DATA EXTRACT:

↓↓↓

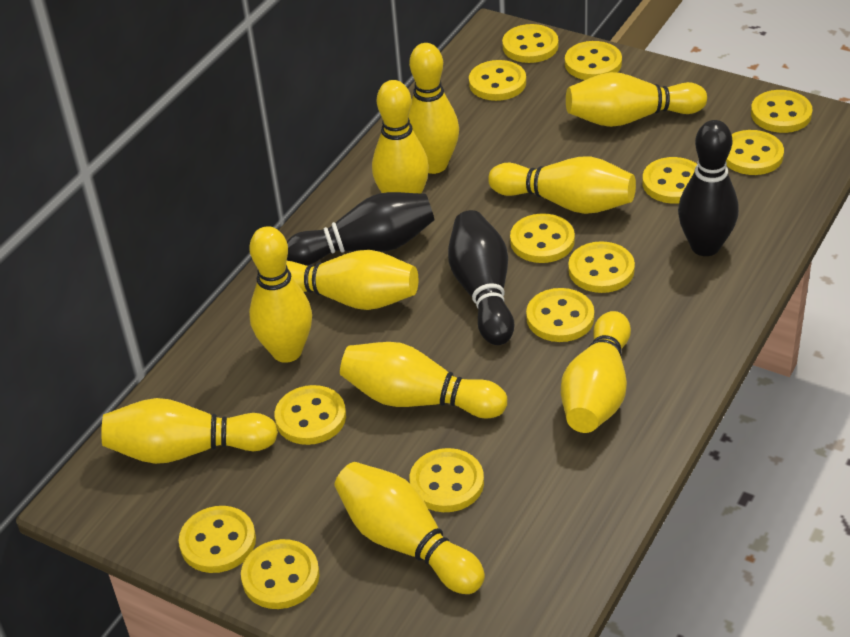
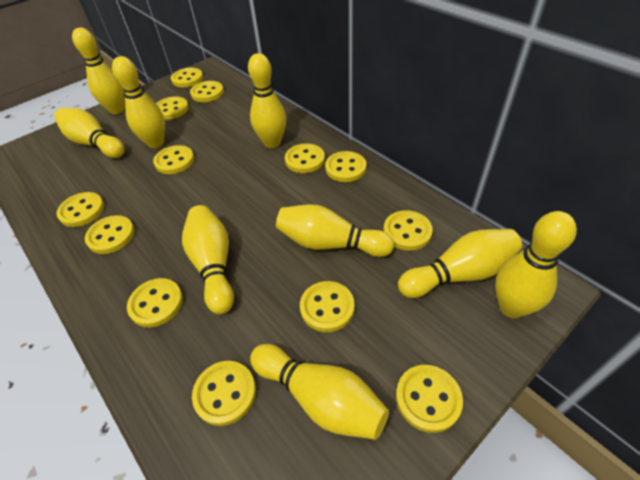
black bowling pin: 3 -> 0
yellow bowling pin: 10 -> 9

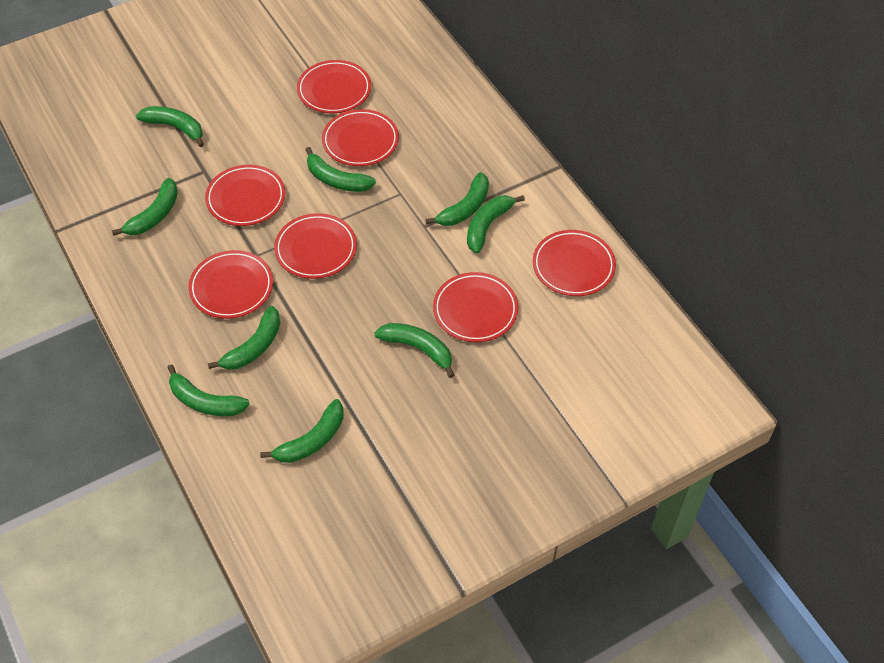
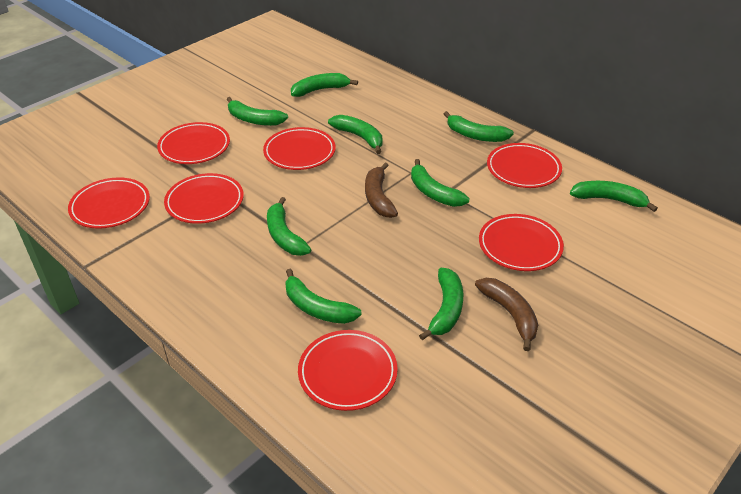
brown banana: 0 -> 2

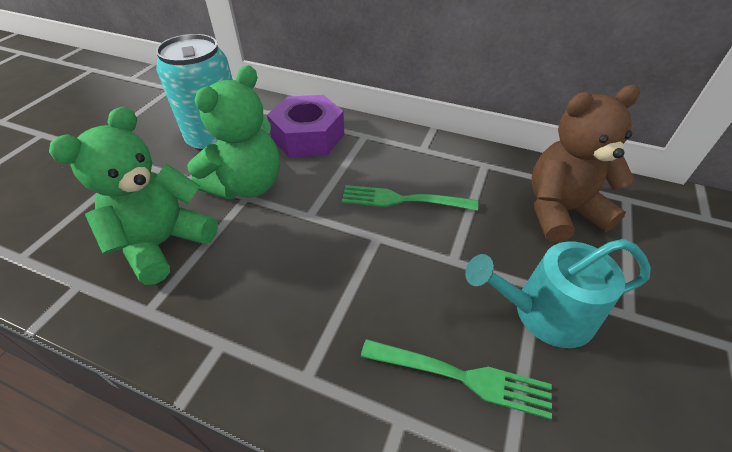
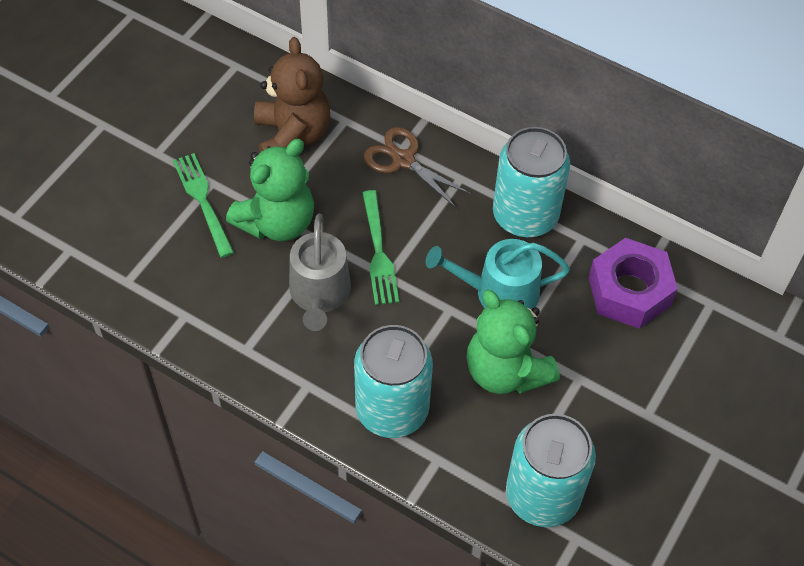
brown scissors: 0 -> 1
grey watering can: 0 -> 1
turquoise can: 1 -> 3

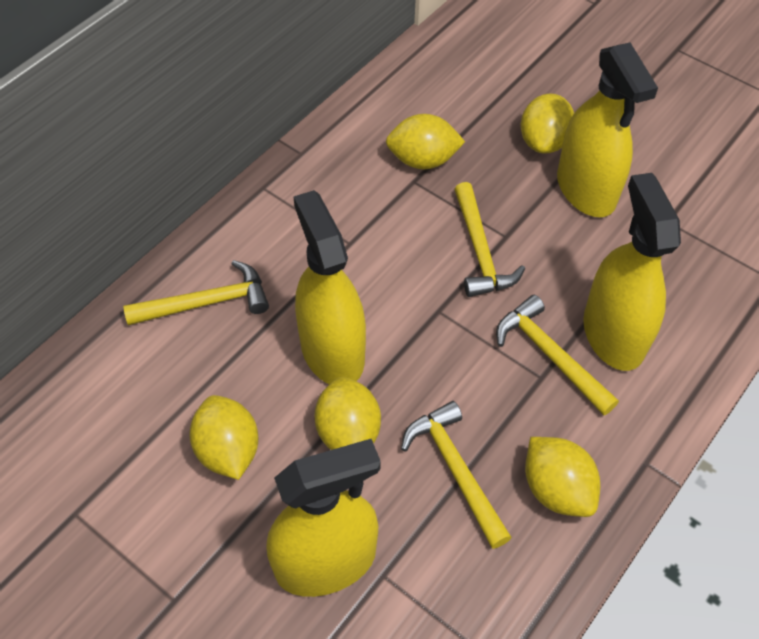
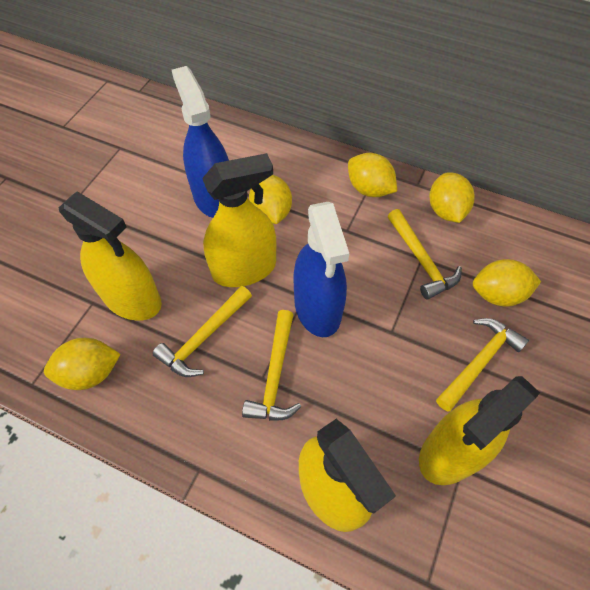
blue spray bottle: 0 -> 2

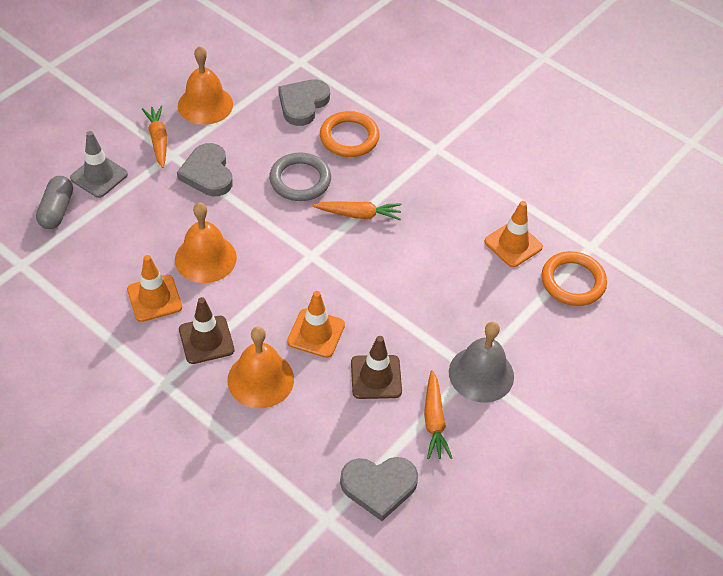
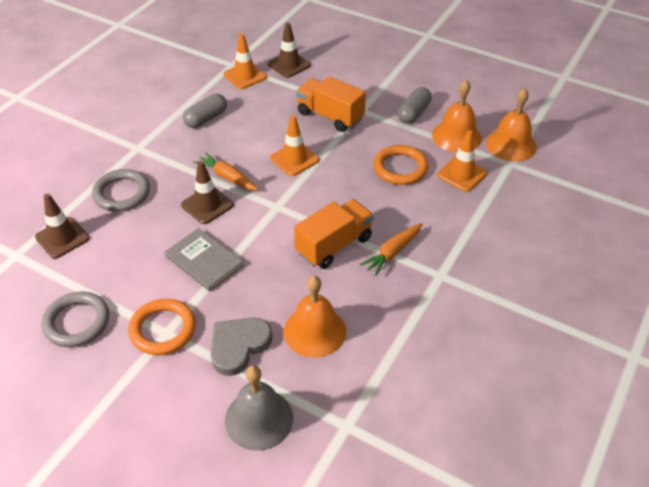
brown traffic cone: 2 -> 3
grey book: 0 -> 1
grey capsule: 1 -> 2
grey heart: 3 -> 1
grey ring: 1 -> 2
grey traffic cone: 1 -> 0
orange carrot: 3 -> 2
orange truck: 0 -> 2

↑↑↑

EXERCISE PROMPT:
Go to the line containing "grey heart: 3 -> 1" in the listing. Print it and every line through the last one, exactly and with nothing more.

EXERCISE RESPONSE:
grey heart: 3 -> 1
grey ring: 1 -> 2
grey traffic cone: 1 -> 0
orange carrot: 3 -> 2
orange truck: 0 -> 2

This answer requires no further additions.